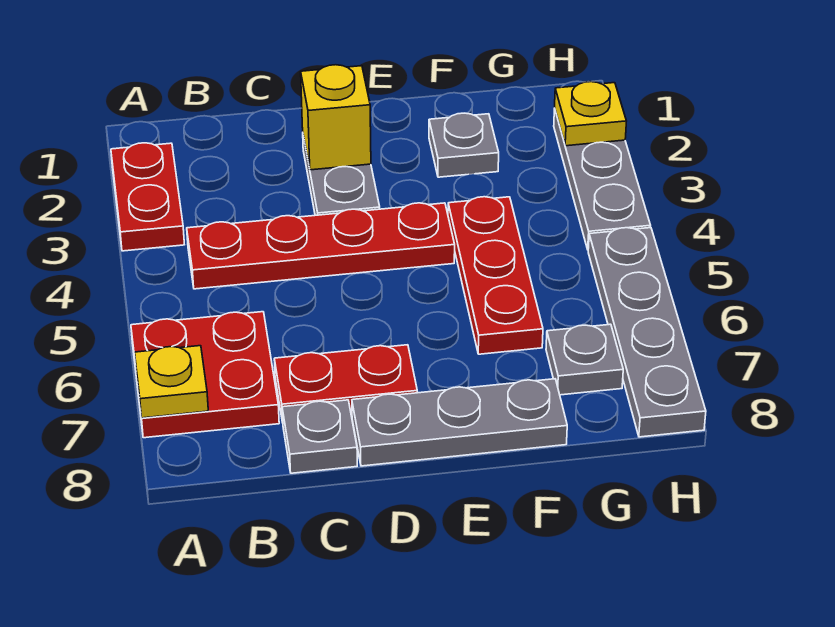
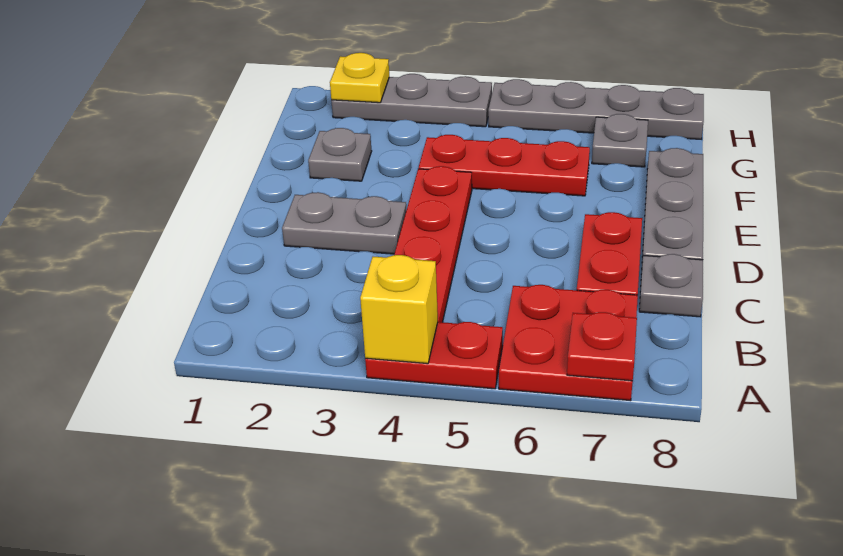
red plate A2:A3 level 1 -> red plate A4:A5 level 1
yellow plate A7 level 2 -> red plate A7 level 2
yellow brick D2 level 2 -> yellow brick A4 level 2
...
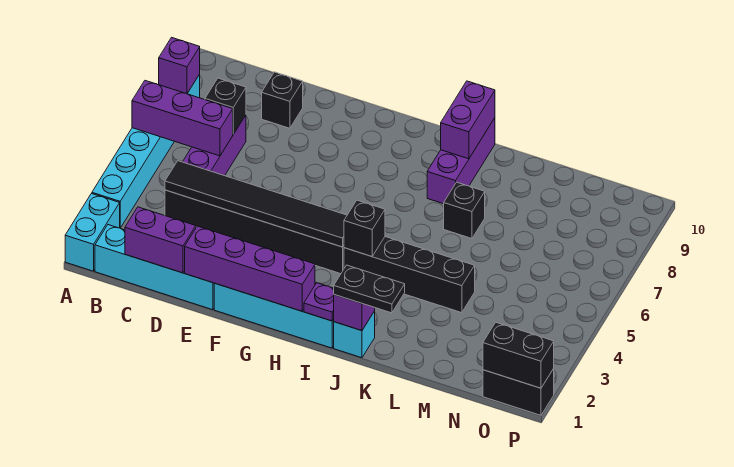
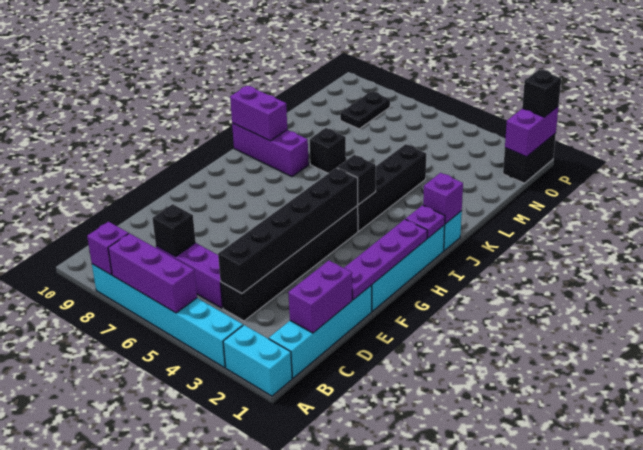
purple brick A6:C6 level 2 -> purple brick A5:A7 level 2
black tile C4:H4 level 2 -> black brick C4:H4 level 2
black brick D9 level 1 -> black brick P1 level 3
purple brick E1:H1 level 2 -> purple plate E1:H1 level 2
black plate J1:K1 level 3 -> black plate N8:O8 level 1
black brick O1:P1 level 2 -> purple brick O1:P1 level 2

### DESCRIPTION OF THE TASK:
Since only part of the listing is wanted, copy exactly the lines from the one holding "red plate A2:A3" to the one holding "yellow brick D2", both included.

### SOLUTION TO THIS TASK:
red plate A2:A3 level 1 -> red plate A4:A5 level 1
yellow plate A7 level 2 -> red plate A7 level 2
yellow brick D2 level 2 -> yellow brick A4 level 2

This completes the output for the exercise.